§ Task to carry out
Go through the material and pull out every line with the string "bear" in it.

§ Exercise materials
#####
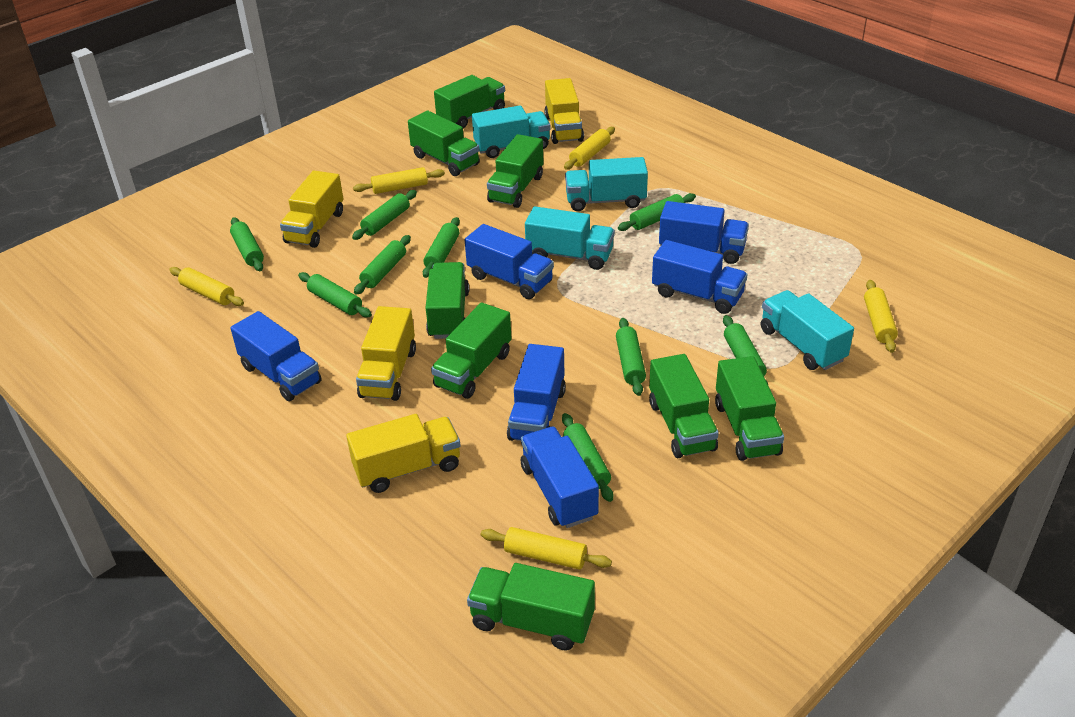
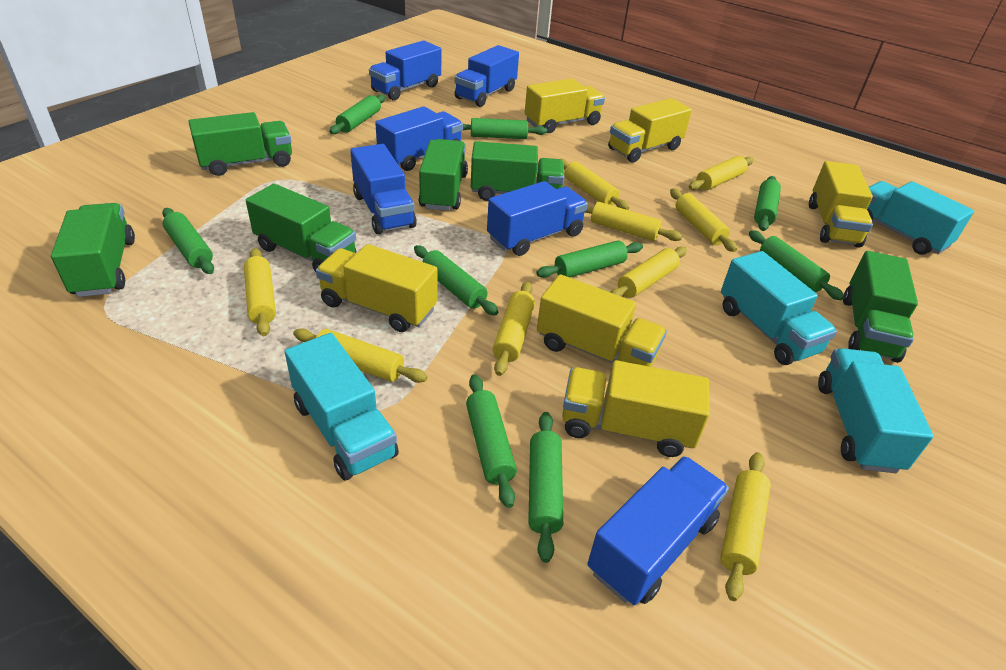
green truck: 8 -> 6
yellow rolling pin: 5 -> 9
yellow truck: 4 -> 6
#####
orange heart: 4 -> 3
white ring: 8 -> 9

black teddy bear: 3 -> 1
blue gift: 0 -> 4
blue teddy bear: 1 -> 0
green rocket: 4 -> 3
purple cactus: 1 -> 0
#####
§ Result of this task
black teddy bear: 3 -> 1
blue teddy bear: 1 -> 0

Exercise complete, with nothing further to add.